TRY IT: Start at the line below containing "R105: 3.3k (+5V, LEVEL) -> 3.3k (GND, LEVEL)" and stop at the line containing "S102: button (GND, RESET)". Repeat every line of that stretch exactly, and nothing outside it.

------ PROVIDED INFORMATION ------

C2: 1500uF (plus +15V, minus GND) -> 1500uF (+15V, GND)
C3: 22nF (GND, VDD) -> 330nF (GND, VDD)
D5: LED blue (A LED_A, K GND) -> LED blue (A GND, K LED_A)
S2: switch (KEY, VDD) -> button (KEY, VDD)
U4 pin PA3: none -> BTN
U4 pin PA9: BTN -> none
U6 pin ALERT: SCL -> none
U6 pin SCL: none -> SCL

------
------ PROVIDED INFORMATION ------

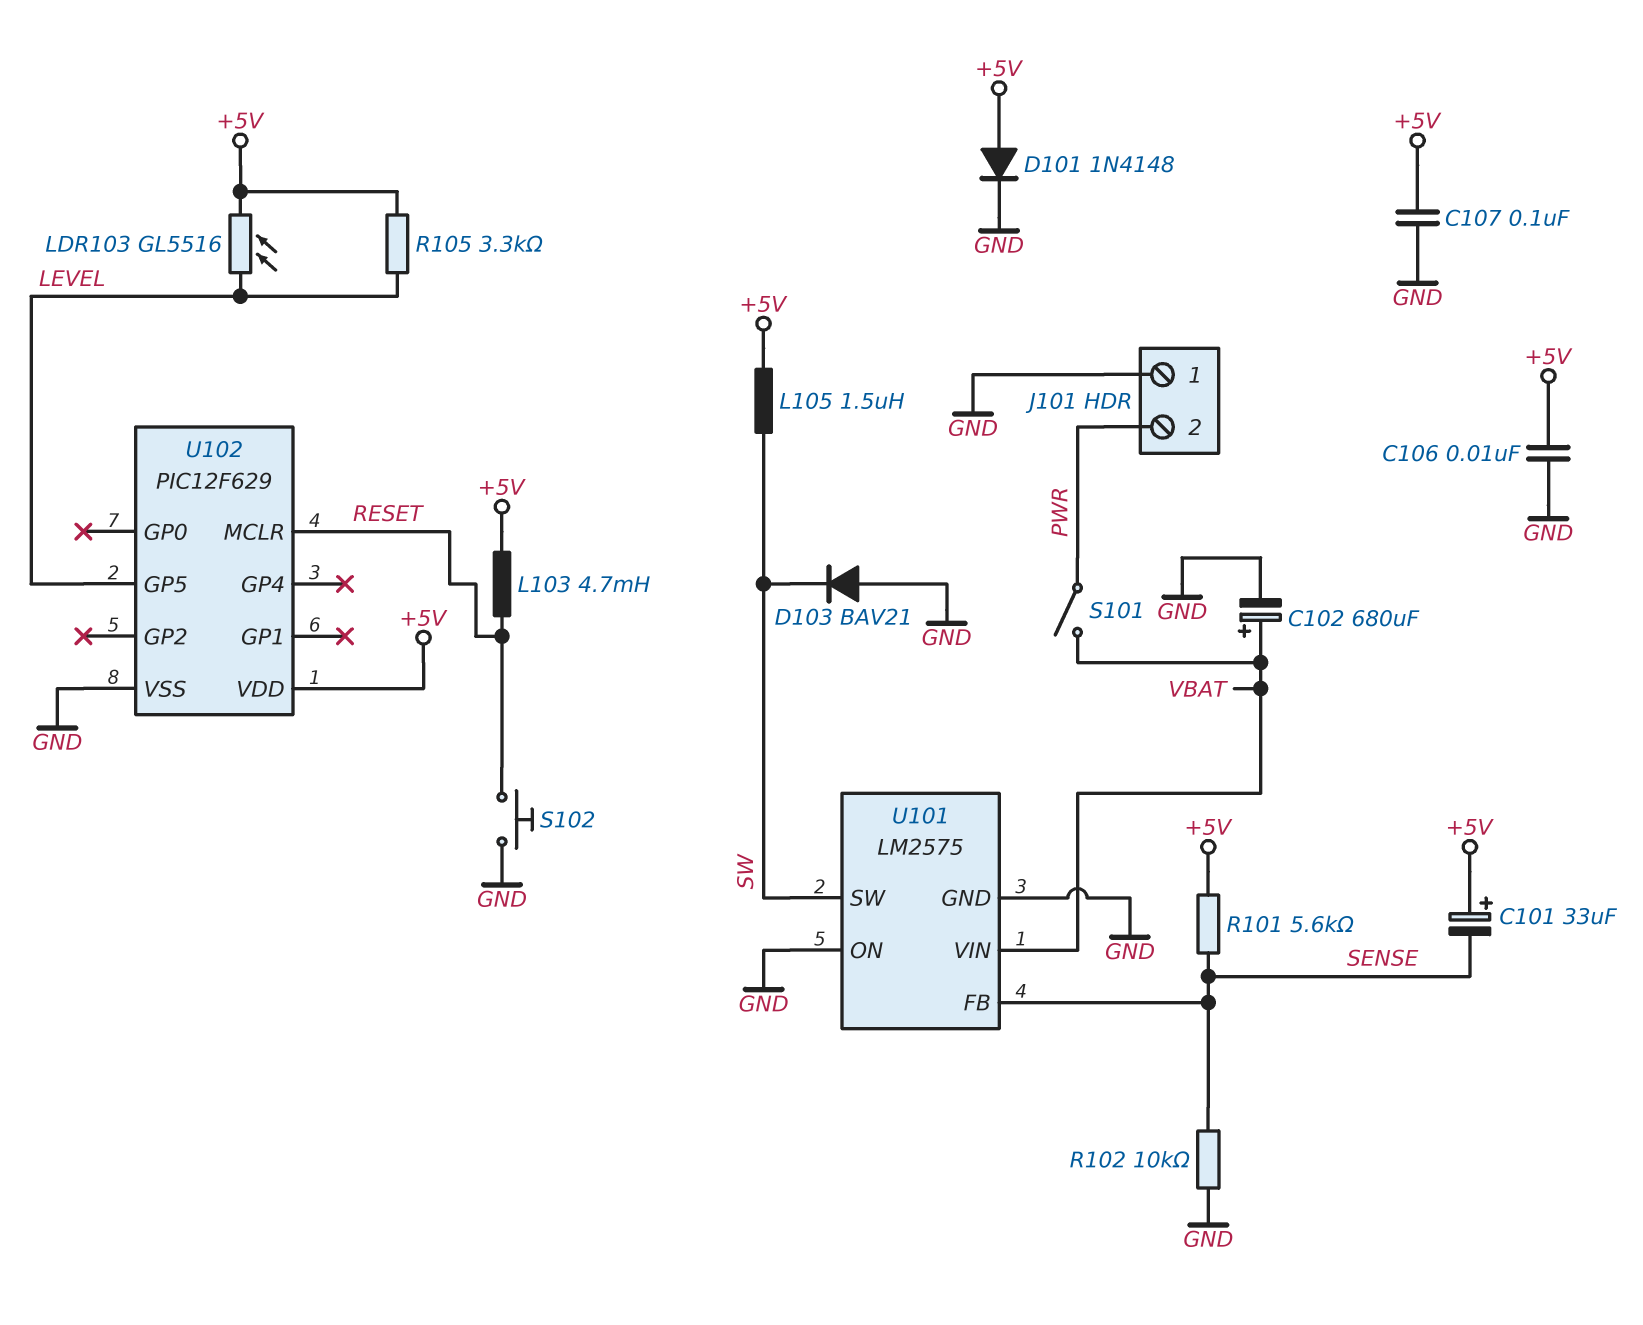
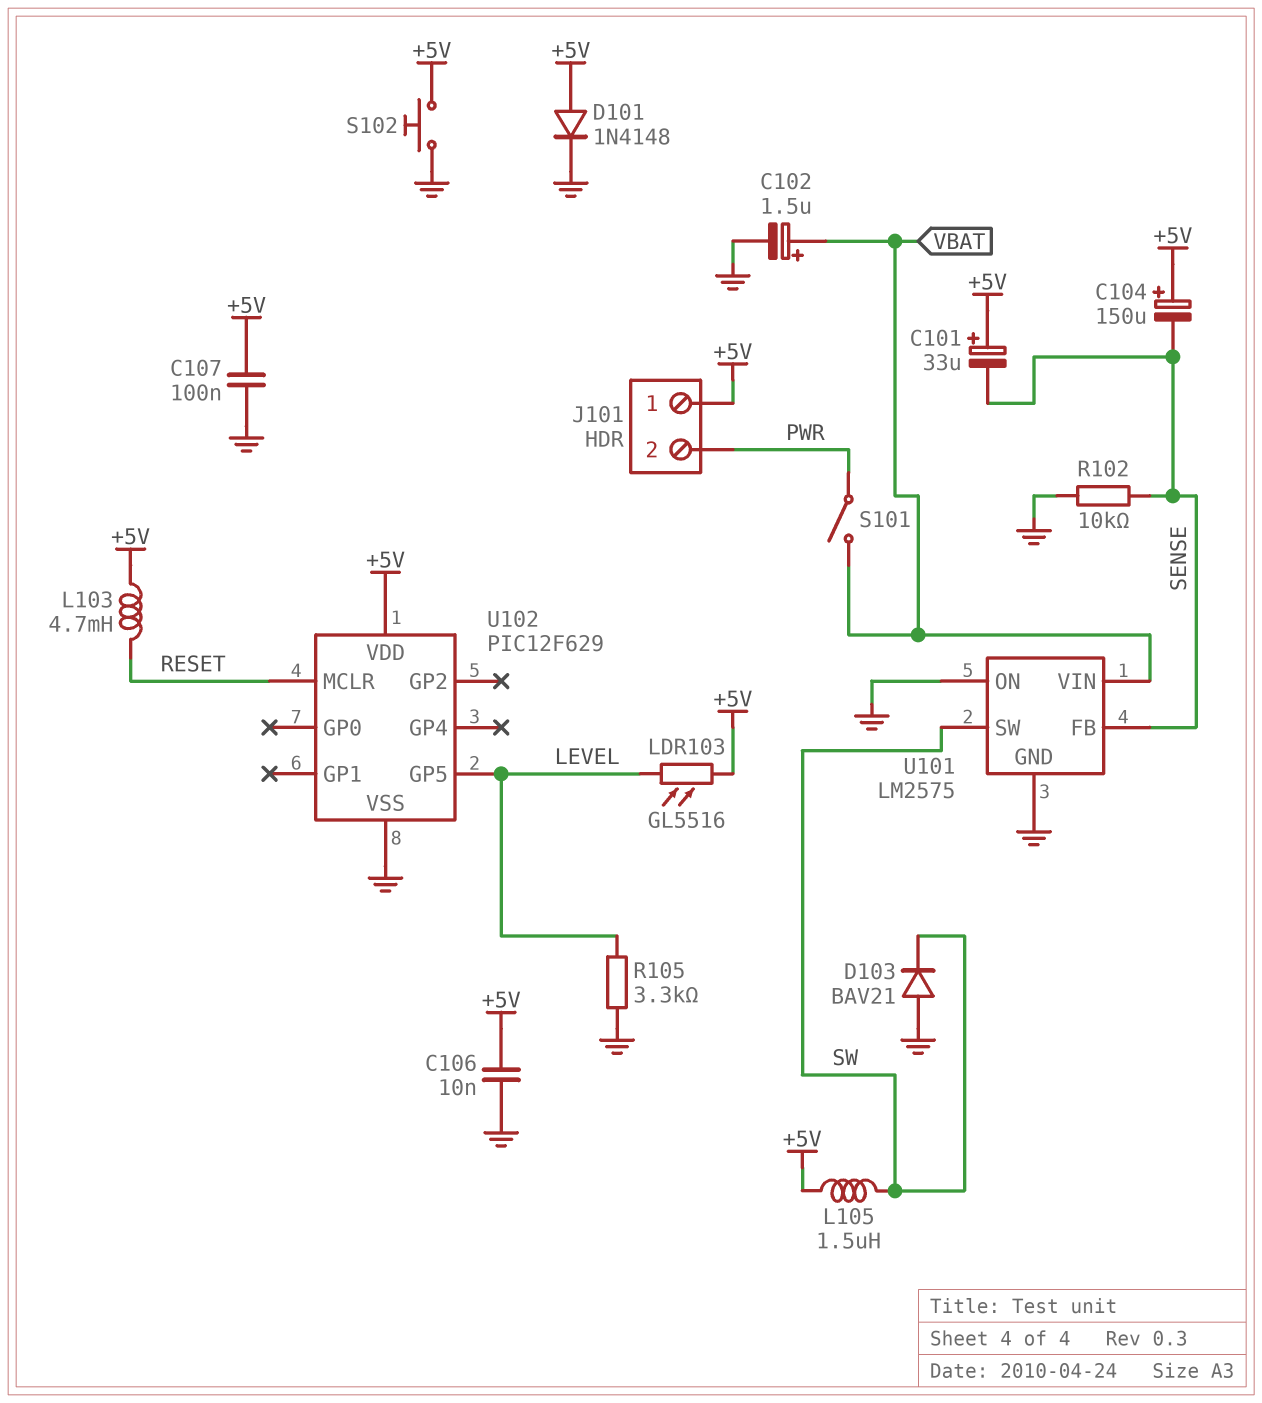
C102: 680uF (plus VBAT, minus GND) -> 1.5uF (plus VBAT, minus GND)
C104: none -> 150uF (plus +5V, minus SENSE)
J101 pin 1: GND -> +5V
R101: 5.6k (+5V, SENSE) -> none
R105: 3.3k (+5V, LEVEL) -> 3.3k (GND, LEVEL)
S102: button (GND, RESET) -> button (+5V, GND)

------
------ PROVIDED INFORMATION ------

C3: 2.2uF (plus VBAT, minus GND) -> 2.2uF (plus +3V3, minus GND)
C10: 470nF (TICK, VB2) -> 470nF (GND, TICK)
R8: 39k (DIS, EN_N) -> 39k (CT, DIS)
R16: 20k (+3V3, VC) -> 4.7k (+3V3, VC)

------

SOLUTION:
R105: 3.3k (+5V, LEVEL) -> 3.3k (GND, LEVEL)
S102: button (GND, RESET) -> button (+5V, GND)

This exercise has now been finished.